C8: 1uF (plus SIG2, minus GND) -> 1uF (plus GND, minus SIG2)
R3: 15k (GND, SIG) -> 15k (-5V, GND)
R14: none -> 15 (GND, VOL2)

--

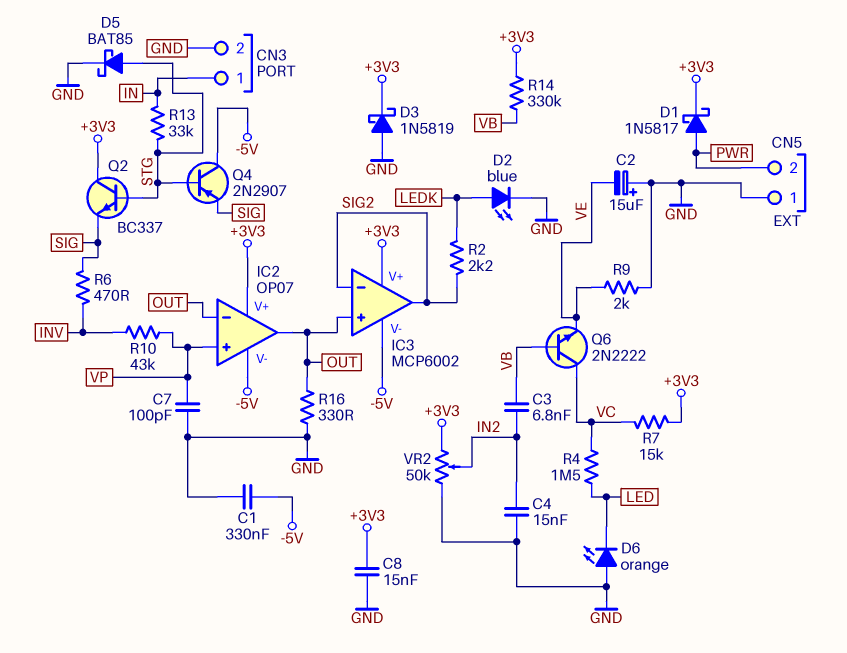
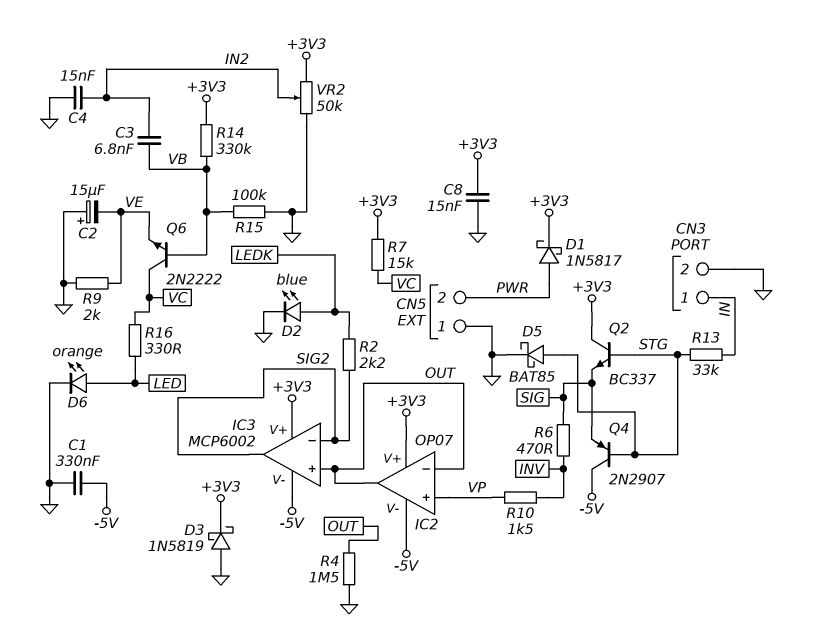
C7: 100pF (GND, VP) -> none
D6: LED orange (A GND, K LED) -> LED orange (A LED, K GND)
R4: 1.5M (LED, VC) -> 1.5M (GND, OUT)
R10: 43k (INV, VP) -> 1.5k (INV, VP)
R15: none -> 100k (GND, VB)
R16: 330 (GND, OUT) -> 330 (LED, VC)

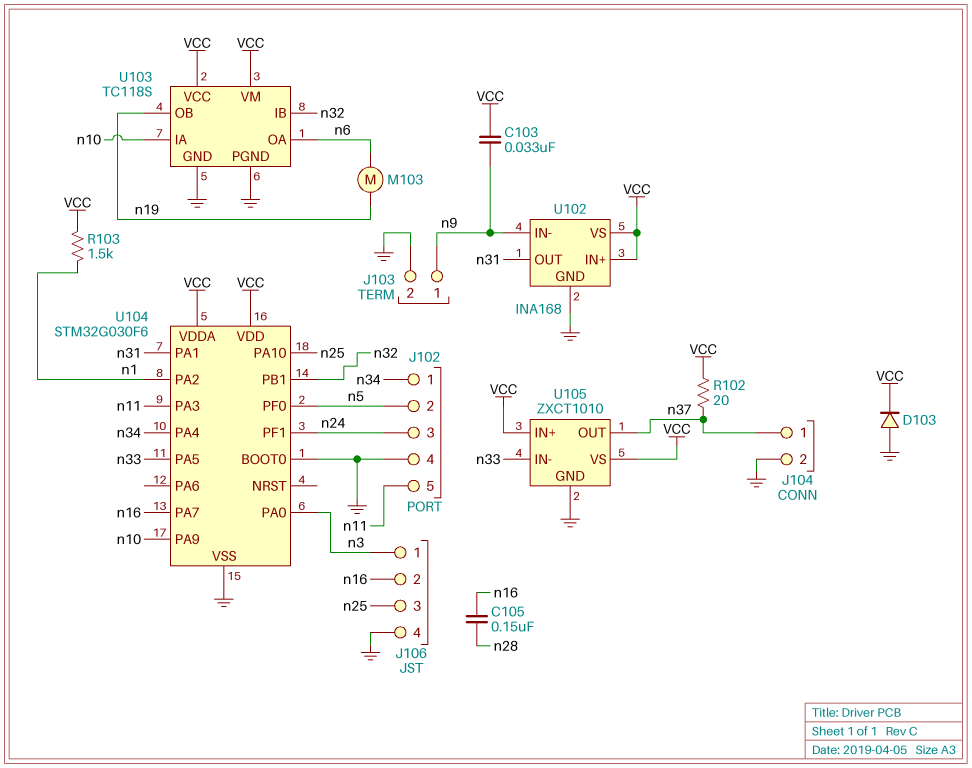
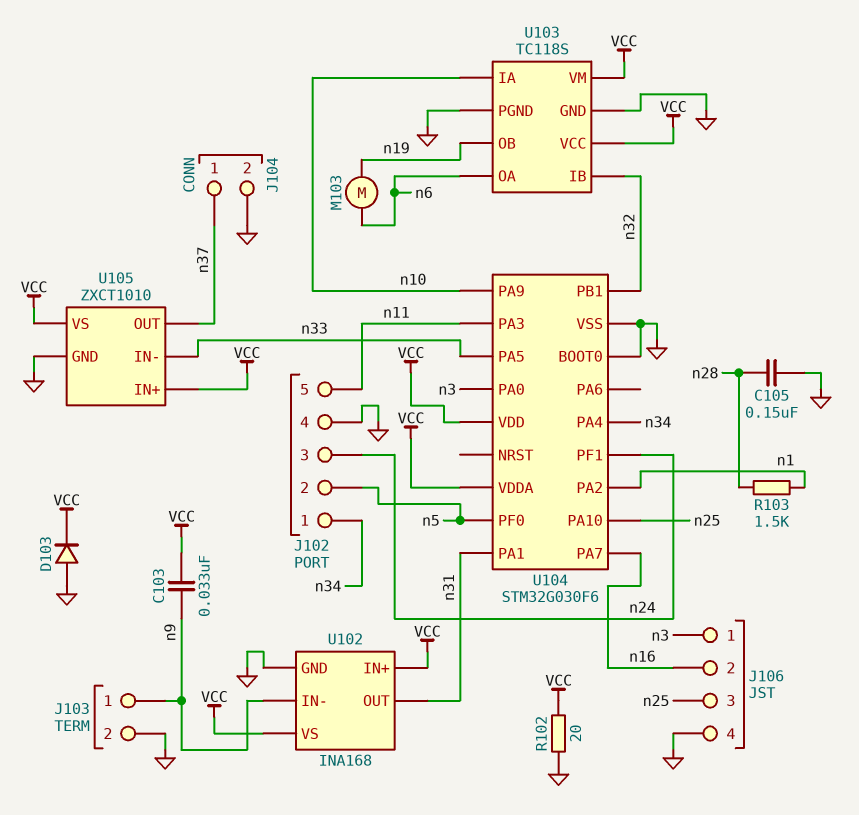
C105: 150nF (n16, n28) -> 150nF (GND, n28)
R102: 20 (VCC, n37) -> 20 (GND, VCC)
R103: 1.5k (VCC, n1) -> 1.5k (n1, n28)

**ACTION ITEM**:
Search the data above for the word "none", then gather each line in which it appears.

**TASK OUTPUT**:
R14: none -> 15 (GND, VOL2)
C7: 100pF (GND, VP) -> none
R15: none -> 100k (GND, VB)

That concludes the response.